**What you should do**
Return all of the data verbatim, dropping any picture.

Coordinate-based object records
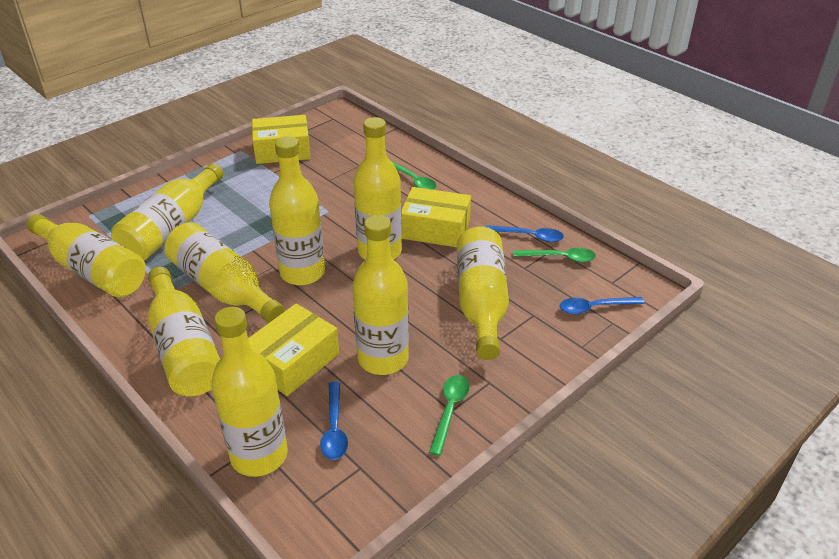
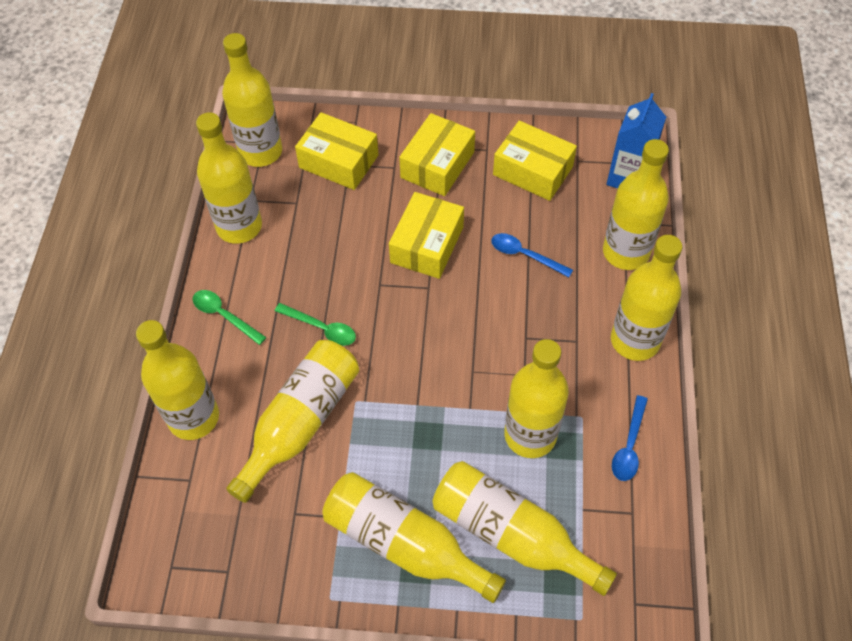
blue carton: 0 -> 1
blue spoon: 3 -> 2
green spoon: 3 -> 2
yellow box: 3 -> 4

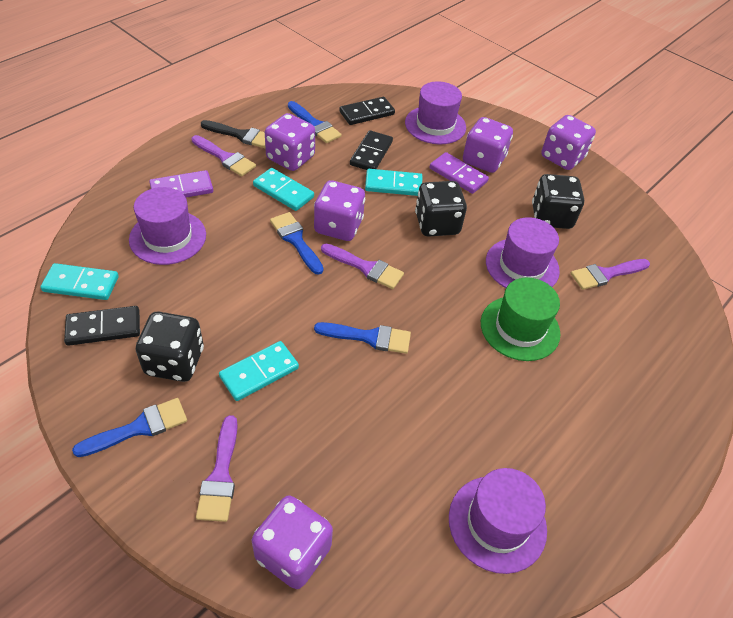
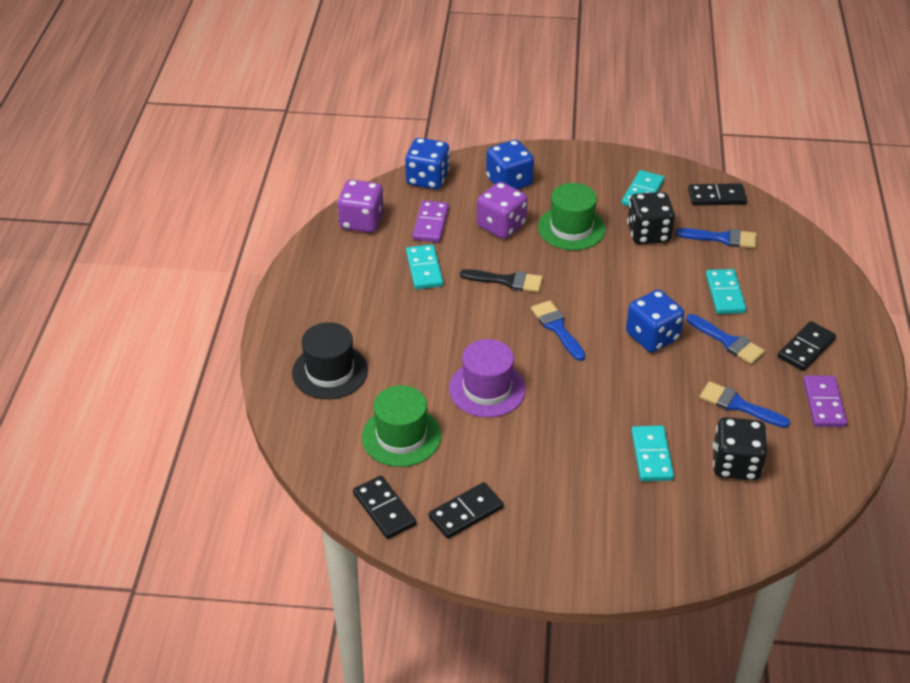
black dice: 3 -> 2
black domino: 3 -> 4
black hat: 0 -> 1
blue dice: 0 -> 3
green hat: 1 -> 2
purple brush: 4 -> 0
purple dice: 5 -> 2
purple hat: 4 -> 1

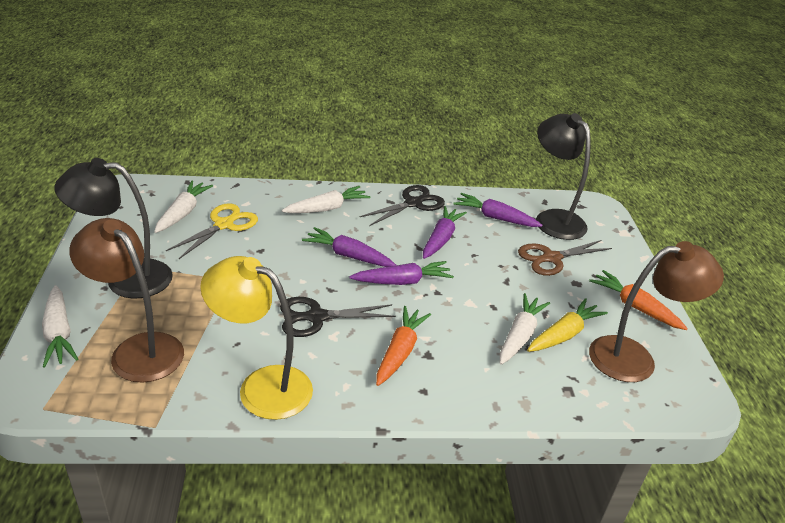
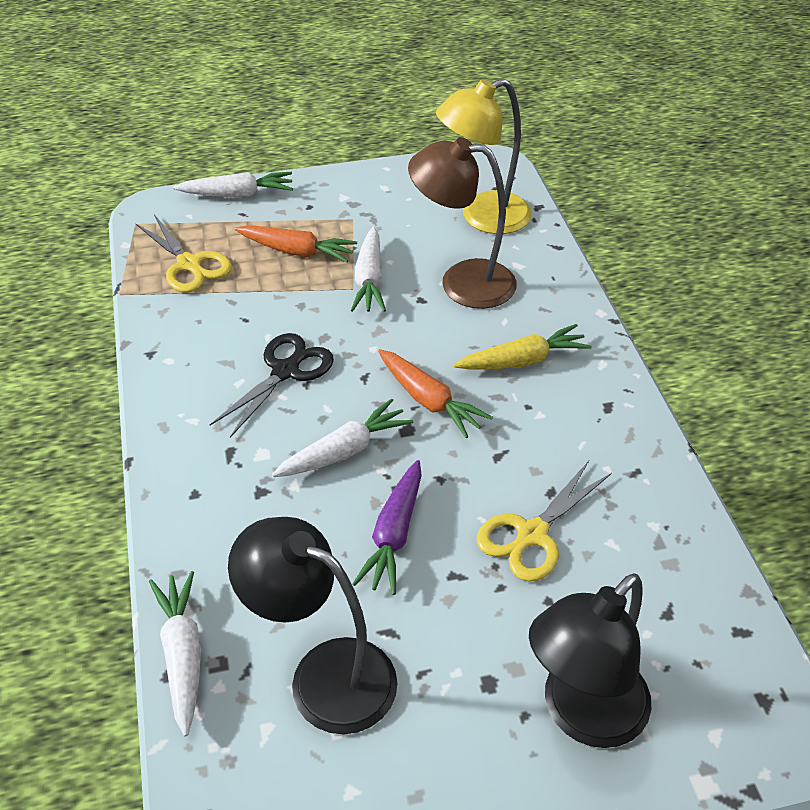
black scissors: 2 -> 1
brown lamp: 2 -> 1
brown scissors: 1 -> 0
purple carrot: 4 -> 1
yellow scissors: 1 -> 2

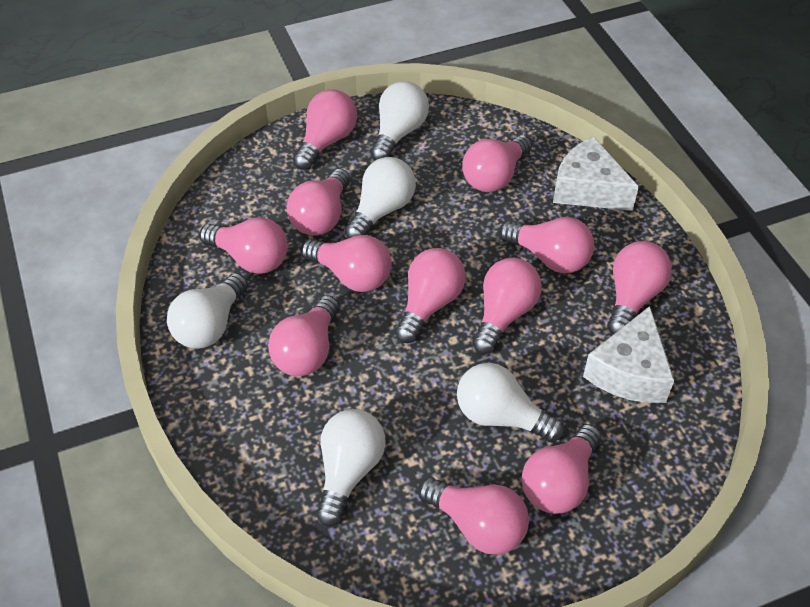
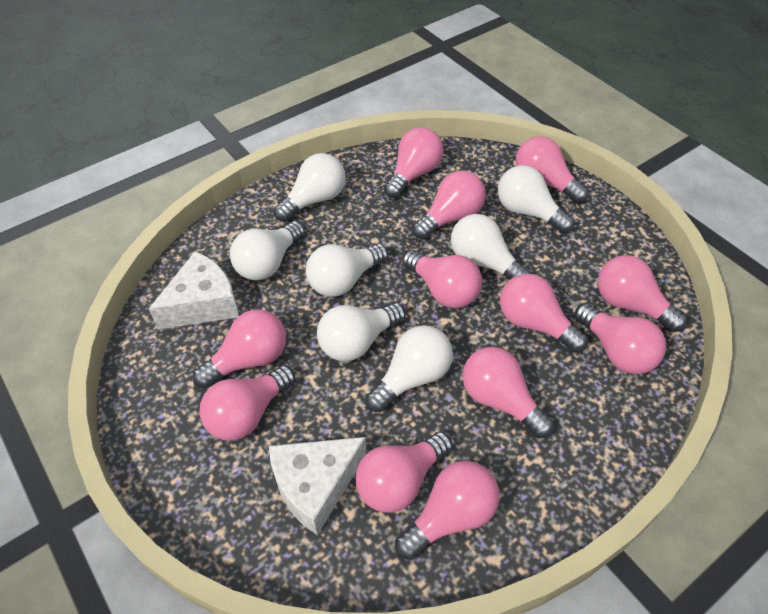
white light bulb: 5 -> 7

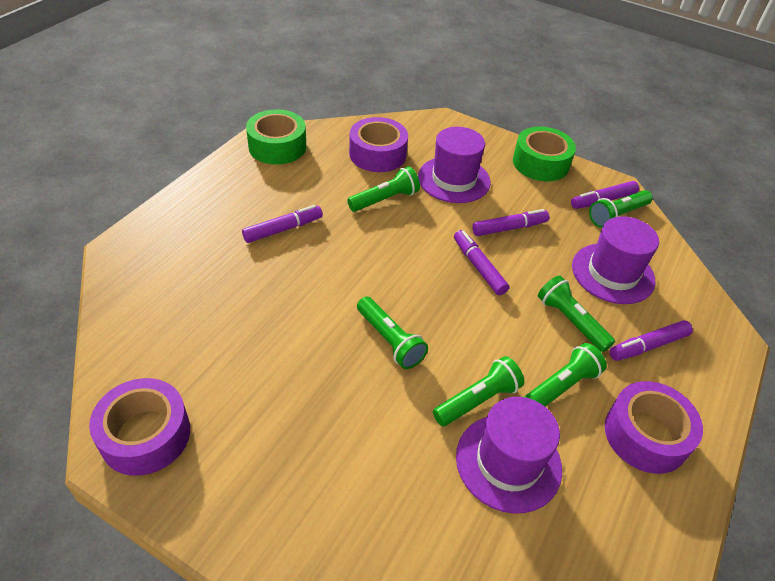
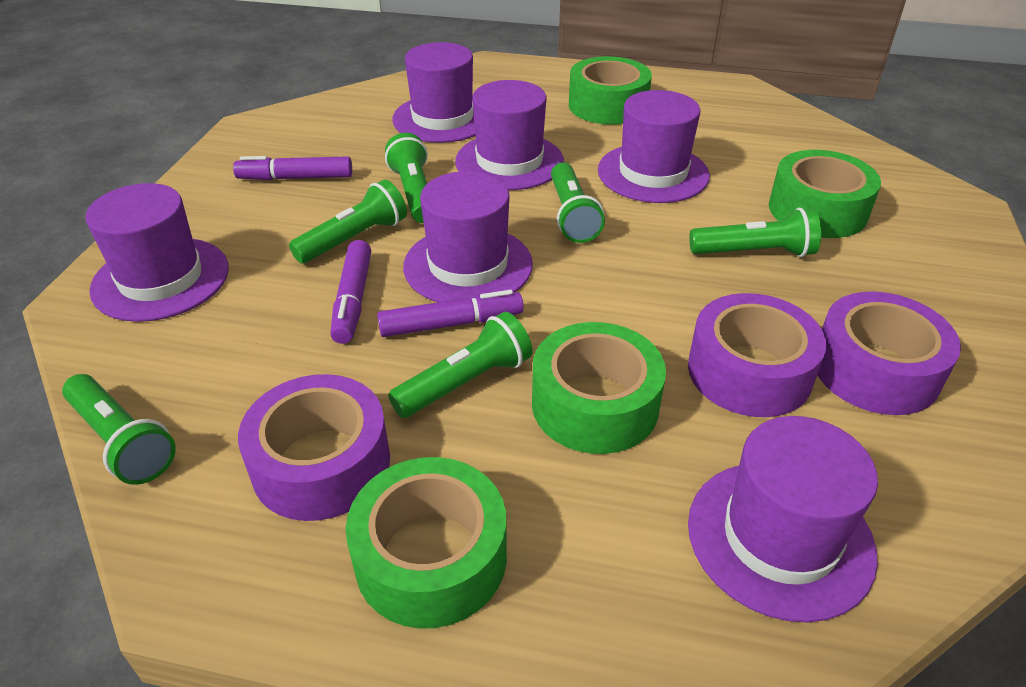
green tape: 2 -> 4
purple hat: 3 -> 6
purple marker: 5 -> 3

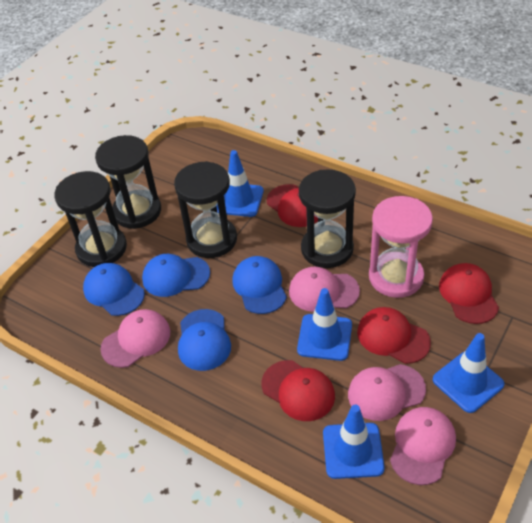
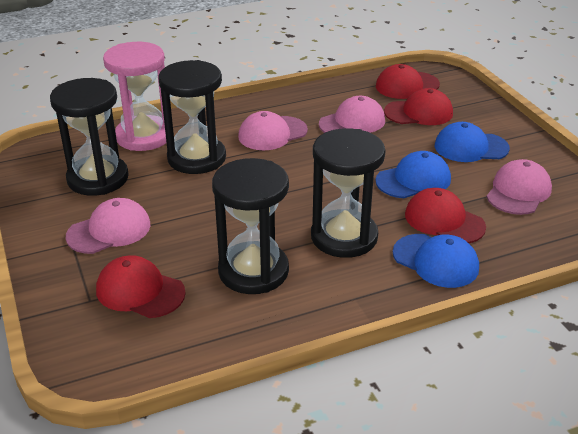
blue cap: 4 -> 3
blue traffic cone: 4 -> 0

**Response**
blue carton: 0 -> 1
blue spoon: 3 -> 2
green spoon: 3 -> 2
yellow box: 3 -> 4

black dice: 3 -> 2
black domino: 3 -> 4
black hat: 0 -> 1
blue dice: 0 -> 3
green hat: 1 -> 2
purple brush: 4 -> 0
purple dice: 5 -> 2
purple hat: 4 -> 1

black scissors: 2 -> 1
brown lamp: 2 -> 1
brown scissors: 1 -> 0
purple carrot: 4 -> 1
yellow scissors: 1 -> 2

white light bulb: 5 -> 7

green tape: 2 -> 4
purple hat: 3 -> 6
purple marker: 5 -> 3

blue cap: 4 -> 3
blue traffic cone: 4 -> 0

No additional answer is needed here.